[Data extracted from a collection]
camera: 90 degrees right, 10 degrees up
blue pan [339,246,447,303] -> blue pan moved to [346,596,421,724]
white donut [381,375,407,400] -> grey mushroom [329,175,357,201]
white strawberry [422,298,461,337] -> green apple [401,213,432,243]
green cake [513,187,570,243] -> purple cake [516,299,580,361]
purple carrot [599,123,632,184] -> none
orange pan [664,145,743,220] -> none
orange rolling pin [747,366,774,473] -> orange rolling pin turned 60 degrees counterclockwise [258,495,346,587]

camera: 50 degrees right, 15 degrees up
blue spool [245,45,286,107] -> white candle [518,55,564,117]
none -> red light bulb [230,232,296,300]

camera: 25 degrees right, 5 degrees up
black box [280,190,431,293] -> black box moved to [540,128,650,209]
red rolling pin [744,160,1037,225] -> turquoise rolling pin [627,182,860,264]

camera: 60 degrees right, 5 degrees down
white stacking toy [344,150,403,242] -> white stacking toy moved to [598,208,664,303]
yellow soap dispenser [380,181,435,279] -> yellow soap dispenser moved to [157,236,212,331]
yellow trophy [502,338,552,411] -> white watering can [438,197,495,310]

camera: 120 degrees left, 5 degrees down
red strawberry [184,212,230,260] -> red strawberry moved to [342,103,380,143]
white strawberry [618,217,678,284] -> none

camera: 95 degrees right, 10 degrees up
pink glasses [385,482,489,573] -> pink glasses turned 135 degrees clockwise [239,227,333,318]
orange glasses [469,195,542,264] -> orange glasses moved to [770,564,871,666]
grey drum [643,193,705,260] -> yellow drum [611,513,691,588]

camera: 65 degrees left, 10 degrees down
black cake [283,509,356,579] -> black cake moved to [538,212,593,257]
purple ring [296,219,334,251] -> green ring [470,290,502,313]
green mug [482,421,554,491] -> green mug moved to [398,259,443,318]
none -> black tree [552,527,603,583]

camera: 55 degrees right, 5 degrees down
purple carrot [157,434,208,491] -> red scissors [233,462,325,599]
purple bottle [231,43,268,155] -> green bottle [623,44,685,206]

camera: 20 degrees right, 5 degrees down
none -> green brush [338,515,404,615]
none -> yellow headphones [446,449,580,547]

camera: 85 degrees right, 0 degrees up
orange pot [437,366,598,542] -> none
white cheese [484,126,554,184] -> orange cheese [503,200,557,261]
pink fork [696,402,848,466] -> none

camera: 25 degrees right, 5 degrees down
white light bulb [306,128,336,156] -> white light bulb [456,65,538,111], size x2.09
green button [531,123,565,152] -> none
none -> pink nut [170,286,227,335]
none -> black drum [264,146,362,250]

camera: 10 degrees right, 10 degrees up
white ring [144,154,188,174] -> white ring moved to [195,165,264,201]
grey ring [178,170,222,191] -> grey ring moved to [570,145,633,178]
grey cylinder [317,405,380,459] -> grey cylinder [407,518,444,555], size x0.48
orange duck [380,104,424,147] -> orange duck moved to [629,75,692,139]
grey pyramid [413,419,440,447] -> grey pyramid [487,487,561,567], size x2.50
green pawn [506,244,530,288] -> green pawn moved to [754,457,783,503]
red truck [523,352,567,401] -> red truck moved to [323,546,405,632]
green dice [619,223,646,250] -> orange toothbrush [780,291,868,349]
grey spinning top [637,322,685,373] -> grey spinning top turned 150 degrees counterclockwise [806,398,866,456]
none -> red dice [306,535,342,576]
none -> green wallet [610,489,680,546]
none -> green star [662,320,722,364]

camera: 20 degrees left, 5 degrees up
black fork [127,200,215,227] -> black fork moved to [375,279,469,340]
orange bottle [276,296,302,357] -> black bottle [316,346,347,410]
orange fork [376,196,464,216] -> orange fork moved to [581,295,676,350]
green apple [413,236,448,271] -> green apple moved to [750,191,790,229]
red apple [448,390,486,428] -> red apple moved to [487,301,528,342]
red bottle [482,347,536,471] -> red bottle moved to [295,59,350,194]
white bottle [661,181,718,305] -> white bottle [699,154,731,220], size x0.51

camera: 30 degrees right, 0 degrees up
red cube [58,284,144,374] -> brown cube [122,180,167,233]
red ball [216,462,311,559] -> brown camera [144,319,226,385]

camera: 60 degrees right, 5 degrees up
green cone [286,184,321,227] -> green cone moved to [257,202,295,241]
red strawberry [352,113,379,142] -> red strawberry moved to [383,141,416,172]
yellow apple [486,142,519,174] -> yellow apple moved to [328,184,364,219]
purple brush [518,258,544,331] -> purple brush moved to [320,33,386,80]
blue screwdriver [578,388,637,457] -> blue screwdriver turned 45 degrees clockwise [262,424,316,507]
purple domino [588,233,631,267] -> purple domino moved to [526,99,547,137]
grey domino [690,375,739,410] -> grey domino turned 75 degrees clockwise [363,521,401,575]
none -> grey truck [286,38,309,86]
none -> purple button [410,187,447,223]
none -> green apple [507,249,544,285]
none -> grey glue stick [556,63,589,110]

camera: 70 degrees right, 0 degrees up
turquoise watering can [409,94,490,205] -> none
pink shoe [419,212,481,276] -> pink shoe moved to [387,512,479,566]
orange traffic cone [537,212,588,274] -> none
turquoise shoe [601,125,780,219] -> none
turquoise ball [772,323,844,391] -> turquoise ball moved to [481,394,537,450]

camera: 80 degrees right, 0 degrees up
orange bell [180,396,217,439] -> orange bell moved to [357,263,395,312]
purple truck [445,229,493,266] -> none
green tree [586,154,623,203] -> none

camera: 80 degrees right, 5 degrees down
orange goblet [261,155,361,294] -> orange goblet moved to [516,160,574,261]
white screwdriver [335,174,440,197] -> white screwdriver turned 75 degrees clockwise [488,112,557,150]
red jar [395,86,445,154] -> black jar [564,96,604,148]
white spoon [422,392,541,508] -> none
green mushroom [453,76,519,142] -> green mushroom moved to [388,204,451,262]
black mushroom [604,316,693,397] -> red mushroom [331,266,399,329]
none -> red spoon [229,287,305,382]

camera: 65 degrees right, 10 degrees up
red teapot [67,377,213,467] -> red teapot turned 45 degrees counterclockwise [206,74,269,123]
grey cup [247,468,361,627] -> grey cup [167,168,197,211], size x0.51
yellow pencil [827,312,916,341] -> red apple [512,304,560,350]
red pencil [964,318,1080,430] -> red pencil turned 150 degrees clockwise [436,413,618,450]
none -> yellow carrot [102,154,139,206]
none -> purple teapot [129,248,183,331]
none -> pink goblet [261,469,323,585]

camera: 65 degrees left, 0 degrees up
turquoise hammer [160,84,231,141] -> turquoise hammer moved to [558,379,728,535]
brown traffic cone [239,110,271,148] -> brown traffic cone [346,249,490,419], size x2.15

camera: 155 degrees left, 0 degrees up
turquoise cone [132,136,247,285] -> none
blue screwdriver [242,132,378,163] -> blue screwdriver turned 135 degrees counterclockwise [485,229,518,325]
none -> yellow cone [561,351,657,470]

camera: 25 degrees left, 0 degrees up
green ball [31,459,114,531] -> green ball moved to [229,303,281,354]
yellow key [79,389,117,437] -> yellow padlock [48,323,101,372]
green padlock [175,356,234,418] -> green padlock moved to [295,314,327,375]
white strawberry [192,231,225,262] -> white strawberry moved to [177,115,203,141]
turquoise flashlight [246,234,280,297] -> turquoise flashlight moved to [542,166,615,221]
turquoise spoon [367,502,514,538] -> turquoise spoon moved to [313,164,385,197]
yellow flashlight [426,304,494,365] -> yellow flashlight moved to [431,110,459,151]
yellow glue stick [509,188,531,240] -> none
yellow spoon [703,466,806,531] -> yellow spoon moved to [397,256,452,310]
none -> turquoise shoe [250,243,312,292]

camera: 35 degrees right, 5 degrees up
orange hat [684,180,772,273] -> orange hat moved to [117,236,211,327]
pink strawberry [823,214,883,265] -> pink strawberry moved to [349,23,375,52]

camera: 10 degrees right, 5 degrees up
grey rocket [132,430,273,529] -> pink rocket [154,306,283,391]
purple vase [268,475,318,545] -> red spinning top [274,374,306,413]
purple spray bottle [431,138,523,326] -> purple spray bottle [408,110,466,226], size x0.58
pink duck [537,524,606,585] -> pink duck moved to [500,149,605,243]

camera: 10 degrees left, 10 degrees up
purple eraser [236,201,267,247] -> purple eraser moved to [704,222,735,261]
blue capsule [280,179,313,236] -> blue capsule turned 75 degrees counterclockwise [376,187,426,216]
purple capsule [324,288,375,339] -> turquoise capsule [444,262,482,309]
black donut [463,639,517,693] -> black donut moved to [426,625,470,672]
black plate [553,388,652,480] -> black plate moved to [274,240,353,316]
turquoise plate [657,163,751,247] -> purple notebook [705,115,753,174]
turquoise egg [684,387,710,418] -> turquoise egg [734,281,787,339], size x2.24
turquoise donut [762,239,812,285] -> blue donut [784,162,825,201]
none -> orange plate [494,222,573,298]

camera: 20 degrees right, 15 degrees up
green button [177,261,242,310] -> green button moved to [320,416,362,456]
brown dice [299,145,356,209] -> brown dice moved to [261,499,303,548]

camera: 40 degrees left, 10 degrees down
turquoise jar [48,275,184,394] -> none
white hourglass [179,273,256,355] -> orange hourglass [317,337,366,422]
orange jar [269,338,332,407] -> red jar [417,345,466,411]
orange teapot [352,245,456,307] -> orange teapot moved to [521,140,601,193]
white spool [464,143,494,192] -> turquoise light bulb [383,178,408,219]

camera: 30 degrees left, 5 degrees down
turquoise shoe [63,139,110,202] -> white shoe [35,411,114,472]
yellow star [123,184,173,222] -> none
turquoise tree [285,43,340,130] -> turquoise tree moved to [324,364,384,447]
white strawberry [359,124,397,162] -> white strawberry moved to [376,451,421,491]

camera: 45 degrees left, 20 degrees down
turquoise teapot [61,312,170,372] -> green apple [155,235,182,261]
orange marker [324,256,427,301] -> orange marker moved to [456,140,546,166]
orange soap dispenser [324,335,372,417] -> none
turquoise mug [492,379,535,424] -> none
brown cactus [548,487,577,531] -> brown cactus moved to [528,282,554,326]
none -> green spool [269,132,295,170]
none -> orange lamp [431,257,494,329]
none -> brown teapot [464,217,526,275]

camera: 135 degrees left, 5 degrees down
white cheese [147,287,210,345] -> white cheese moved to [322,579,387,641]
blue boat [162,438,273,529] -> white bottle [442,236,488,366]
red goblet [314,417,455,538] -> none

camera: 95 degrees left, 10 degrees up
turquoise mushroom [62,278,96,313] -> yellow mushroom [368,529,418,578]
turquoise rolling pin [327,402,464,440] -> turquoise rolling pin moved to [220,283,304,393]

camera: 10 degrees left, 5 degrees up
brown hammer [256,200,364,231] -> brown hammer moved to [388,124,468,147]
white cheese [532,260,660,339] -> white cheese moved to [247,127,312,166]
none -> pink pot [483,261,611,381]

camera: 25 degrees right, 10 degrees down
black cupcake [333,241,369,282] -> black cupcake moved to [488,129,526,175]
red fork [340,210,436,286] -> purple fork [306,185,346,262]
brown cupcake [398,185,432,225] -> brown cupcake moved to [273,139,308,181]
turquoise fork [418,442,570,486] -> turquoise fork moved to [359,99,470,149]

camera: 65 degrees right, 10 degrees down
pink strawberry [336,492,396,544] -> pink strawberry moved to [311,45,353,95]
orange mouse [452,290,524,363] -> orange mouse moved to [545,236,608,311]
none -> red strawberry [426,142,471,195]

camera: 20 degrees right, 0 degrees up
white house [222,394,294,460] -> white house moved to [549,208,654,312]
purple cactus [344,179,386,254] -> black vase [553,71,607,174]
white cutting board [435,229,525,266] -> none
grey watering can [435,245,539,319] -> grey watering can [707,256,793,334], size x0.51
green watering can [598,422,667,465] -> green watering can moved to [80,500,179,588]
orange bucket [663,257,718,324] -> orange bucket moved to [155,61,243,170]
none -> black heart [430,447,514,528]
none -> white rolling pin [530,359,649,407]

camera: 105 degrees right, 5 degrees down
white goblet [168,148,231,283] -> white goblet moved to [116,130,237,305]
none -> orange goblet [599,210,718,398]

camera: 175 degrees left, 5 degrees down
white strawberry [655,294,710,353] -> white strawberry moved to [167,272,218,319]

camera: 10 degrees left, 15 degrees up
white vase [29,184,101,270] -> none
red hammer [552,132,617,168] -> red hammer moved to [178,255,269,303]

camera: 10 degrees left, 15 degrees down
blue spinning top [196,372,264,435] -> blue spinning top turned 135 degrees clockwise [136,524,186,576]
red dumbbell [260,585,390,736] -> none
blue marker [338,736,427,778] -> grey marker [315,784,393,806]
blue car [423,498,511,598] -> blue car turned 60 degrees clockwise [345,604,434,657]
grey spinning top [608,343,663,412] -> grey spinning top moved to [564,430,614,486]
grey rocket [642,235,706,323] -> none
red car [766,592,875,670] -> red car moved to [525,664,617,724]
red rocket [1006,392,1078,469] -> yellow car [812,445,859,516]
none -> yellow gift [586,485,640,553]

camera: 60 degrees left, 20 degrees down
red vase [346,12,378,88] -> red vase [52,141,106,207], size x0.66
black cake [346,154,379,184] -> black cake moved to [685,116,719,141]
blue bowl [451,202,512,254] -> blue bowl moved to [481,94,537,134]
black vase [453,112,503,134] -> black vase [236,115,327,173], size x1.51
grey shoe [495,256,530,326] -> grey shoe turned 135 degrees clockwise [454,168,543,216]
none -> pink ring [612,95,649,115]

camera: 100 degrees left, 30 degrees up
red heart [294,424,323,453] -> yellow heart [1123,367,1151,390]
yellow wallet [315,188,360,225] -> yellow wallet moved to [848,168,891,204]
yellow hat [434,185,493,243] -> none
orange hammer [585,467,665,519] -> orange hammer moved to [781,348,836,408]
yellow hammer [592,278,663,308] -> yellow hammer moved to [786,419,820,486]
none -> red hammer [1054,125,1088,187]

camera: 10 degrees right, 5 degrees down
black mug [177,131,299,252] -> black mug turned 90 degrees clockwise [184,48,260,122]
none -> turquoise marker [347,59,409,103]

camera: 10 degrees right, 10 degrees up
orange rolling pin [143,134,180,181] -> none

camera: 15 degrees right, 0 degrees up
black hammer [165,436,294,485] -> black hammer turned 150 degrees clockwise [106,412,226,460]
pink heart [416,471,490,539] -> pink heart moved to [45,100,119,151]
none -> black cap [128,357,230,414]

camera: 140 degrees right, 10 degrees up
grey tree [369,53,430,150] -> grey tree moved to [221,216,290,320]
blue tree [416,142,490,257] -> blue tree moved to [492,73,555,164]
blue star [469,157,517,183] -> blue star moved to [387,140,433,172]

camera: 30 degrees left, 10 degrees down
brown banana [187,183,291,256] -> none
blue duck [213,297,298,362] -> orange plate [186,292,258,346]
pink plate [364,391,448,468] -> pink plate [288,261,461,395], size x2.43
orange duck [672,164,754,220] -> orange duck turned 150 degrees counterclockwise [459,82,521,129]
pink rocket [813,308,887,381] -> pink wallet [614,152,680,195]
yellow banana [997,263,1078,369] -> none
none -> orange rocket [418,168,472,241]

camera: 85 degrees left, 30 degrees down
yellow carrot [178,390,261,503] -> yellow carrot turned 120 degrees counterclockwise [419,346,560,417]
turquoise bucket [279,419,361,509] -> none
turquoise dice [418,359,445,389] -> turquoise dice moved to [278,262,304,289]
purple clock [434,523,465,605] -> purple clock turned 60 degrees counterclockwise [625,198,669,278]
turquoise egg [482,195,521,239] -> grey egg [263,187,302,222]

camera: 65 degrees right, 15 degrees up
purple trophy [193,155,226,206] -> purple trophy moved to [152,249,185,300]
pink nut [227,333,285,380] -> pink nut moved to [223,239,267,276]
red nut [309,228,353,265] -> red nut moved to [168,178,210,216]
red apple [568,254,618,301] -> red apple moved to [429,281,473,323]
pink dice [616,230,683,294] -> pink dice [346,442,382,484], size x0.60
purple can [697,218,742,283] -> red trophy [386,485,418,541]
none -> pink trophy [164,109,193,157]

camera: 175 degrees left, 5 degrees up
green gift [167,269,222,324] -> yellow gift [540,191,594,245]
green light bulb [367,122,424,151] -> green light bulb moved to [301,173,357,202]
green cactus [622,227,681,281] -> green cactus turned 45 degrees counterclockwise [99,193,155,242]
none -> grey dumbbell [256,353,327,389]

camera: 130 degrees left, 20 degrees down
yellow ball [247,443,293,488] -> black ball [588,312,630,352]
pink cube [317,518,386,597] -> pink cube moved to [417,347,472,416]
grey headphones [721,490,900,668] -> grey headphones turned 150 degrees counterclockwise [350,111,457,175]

### [REQUIRED ACTION]
Repeat the entries above verbatim, but only from the line that has "black hammer [165,436,294,485]" down to the line that has "pink plate [364,391,448,468]", inclusive.

### [RESULT OF THE TASK]
black hammer [165,436,294,485] -> black hammer turned 150 degrees clockwise [106,412,226,460]
pink heart [416,471,490,539] -> pink heart moved to [45,100,119,151]
none -> black cap [128,357,230,414]

camera: 140 degrees right, 10 degrees up
grey tree [369,53,430,150] -> grey tree moved to [221,216,290,320]
blue tree [416,142,490,257] -> blue tree moved to [492,73,555,164]
blue star [469,157,517,183] -> blue star moved to [387,140,433,172]

camera: 30 degrees left, 10 degrees down
brown banana [187,183,291,256] -> none
blue duck [213,297,298,362] -> orange plate [186,292,258,346]
pink plate [364,391,448,468] -> pink plate [288,261,461,395], size x2.43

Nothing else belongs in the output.